• _TASK REQUIREMENTS_: From the line with "pink pyramid: 6 -> 4" to the line with "pink cylinder: 2 -> 3", retype every line exactly, including those two, and leave out the rest of the data below.

• _INFORMATION SUPPLIED_:
━━━━━━━━━━

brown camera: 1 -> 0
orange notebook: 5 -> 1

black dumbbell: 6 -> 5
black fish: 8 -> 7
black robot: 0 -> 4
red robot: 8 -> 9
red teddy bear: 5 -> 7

━━━━━━━━━━

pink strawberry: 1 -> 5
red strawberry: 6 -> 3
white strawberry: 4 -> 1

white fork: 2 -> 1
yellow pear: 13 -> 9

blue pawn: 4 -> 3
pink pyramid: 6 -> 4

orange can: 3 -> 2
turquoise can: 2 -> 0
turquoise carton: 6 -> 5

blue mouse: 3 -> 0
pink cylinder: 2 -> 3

━━━━━━━━━━

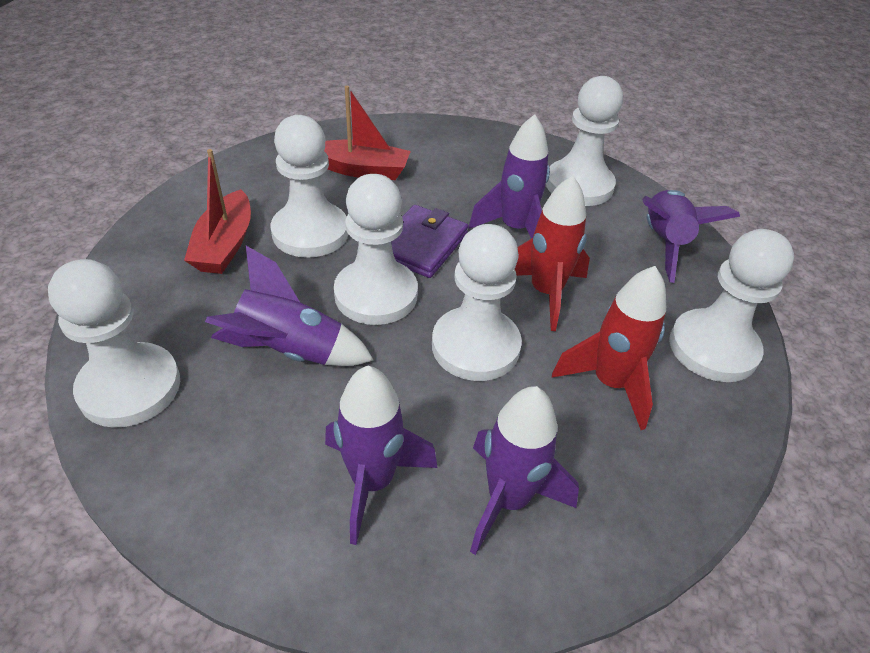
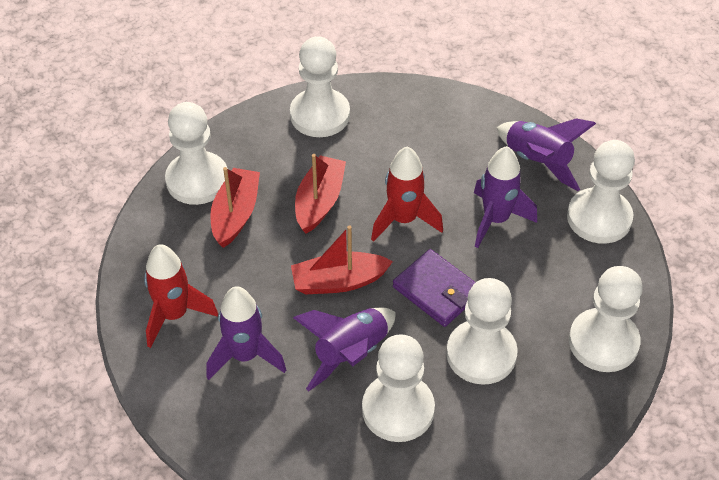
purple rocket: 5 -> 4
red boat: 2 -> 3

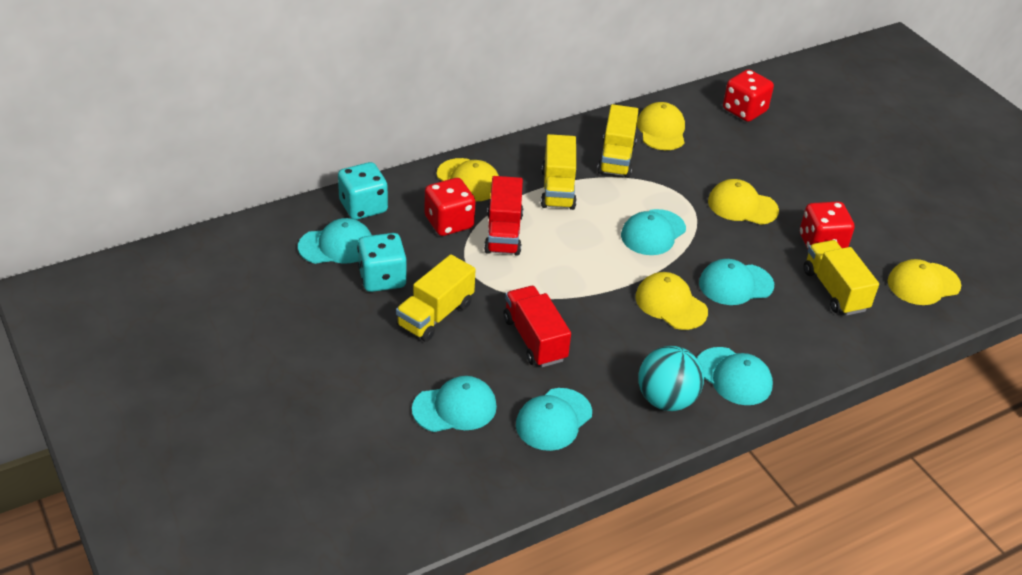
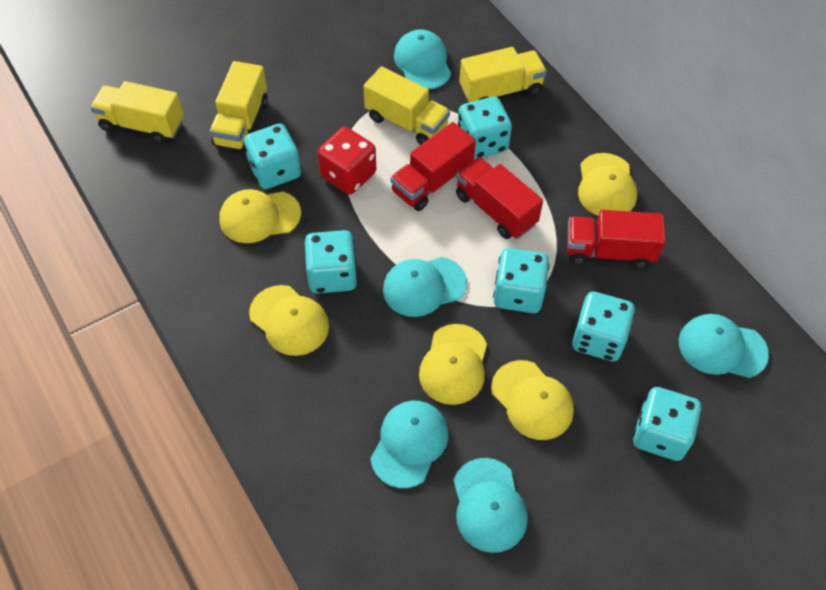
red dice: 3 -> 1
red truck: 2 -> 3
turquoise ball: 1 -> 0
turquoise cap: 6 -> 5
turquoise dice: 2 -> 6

━━━━━━━━━━

• _SOLUTION TO THE EXERCISE_:
pink pyramid: 6 -> 4

orange can: 3 -> 2
turquoise can: 2 -> 0
turquoise carton: 6 -> 5

blue mouse: 3 -> 0
pink cylinder: 2 -> 3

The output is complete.